- EXTRACTED INFORMATION:
+ + +

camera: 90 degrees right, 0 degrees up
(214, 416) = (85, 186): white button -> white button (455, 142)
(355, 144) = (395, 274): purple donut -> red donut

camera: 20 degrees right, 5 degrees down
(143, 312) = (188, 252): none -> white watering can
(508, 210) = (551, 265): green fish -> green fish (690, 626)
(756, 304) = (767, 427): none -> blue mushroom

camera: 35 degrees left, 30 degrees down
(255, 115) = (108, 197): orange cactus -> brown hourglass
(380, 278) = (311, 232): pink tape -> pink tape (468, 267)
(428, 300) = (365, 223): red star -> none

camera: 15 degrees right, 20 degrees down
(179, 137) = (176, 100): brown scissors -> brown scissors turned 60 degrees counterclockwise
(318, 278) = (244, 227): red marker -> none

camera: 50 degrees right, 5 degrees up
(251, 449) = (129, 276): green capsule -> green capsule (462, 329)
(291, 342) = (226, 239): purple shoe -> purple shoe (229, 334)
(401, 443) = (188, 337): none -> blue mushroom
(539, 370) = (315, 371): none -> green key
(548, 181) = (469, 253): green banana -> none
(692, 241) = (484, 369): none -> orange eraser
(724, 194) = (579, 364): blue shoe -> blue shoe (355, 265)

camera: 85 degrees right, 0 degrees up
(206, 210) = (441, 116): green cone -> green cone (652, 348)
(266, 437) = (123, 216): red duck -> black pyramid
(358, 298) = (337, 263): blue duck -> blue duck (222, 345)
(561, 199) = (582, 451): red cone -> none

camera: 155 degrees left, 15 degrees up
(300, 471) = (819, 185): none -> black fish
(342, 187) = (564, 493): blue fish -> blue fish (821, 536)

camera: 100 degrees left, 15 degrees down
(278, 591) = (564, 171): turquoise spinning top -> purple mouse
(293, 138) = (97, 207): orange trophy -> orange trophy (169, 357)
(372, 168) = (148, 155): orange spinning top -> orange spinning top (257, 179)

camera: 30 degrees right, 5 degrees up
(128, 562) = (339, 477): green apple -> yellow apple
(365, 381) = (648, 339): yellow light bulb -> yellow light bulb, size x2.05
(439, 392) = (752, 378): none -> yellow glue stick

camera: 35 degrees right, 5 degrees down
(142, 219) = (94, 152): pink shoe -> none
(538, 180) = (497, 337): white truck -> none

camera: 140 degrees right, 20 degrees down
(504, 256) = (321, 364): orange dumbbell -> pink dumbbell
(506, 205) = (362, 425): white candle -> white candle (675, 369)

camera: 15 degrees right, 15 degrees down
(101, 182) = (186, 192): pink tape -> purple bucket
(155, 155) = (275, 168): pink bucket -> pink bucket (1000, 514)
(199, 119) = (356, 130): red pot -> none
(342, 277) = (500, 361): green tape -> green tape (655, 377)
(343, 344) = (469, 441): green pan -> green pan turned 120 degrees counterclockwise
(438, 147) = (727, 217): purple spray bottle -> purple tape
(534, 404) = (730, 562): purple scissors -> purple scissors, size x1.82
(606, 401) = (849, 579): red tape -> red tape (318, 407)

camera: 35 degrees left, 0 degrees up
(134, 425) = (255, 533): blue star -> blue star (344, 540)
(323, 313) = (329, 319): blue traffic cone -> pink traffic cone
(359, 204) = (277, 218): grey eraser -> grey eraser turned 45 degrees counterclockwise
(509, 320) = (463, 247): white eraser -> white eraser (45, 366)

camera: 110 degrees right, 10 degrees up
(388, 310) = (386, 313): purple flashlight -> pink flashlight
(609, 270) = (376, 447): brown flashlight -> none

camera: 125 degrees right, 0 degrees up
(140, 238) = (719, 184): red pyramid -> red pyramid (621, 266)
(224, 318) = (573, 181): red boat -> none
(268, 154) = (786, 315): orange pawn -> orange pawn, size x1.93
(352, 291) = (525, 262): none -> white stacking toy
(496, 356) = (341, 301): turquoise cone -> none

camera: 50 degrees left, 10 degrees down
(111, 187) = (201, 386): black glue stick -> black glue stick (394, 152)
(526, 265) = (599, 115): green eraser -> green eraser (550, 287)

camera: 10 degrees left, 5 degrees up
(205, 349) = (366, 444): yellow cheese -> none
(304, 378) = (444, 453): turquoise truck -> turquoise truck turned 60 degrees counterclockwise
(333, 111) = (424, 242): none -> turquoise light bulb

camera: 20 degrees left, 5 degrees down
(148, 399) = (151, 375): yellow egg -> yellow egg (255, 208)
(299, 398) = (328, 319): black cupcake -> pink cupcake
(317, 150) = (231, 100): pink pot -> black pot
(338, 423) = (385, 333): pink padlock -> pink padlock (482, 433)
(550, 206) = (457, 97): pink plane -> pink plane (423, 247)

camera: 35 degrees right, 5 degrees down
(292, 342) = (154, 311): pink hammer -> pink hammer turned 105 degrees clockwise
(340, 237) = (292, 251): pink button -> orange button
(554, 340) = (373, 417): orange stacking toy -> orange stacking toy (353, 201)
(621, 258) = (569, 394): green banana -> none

+ + +

Starting at the line that contains "(148, 399) = (151, 375): yellow", restate word for word every line through the last one in the records above. Return nothing else.

- THE ANSWER:
(148, 399) = (151, 375): yellow egg -> yellow egg (255, 208)
(299, 398) = (328, 319): black cupcake -> pink cupcake
(317, 150) = (231, 100): pink pot -> black pot
(338, 423) = (385, 333): pink padlock -> pink padlock (482, 433)
(550, 206) = (457, 97): pink plane -> pink plane (423, 247)

camera: 35 degrees right, 5 degrees down
(292, 342) = (154, 311): pink hammer -> pink hammer turned 105 degrees clockwise
(340, 237) = (292, 251): pink button -> orange button
(554, 340) = (373, 417): orange stacking toy -> orange stacking toy (353, 201)
(621, 258) = (569, 394): green banana -> none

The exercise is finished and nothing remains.